PROBLEM: Print the data below exactly, but only the lines from the one containing "TOF pin SDA: D2 -> D3" down to the one containing "BT1 pin RXD: 6 -> 3", inclusive.
====== SOURCE DATA
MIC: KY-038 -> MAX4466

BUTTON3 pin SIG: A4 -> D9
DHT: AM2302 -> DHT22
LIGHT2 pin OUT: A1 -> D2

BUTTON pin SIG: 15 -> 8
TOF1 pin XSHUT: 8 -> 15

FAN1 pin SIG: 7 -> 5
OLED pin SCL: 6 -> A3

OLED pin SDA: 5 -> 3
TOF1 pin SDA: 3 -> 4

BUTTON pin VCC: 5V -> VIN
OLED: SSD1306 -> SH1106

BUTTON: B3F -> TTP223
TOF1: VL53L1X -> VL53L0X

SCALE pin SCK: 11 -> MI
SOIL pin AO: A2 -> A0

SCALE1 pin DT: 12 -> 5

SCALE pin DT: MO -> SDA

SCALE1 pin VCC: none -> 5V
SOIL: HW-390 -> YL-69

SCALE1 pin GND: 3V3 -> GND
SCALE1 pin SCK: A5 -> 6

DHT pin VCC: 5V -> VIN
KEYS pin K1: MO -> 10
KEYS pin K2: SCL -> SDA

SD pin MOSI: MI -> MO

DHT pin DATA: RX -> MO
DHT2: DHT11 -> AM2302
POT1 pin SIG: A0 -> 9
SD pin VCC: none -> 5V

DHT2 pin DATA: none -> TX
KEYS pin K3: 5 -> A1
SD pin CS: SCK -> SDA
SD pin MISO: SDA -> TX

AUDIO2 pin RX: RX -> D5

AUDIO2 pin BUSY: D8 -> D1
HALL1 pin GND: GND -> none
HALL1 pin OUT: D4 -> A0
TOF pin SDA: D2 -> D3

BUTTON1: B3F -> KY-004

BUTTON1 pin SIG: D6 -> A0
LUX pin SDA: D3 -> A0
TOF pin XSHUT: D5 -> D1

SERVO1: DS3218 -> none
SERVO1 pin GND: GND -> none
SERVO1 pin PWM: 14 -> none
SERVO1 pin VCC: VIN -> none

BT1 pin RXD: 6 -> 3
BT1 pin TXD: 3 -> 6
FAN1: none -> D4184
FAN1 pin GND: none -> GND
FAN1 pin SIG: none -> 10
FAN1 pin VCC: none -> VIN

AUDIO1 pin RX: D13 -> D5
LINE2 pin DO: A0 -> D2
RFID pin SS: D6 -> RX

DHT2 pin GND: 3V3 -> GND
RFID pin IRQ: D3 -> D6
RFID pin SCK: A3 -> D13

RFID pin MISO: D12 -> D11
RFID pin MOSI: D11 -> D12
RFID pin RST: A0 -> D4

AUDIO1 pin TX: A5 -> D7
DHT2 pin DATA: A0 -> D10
============
SOLUTION:
TOF pin SDA: D2 -> D3

BUTTON1: B3F -> KY-004

BUTTON1 pin SIG: D6 -> A0
LUX pin SDA: D3 -> A0
TOF pin XSHUT: D5 -> D1

SERVO1: DS3218 -> none
SERVO1 pin GND: GND -> none
SERVO1 pin PWM: 14 -> none
SERVO1 pin VCC: VIN -> none

BT1 pin RXD: 6 -> 3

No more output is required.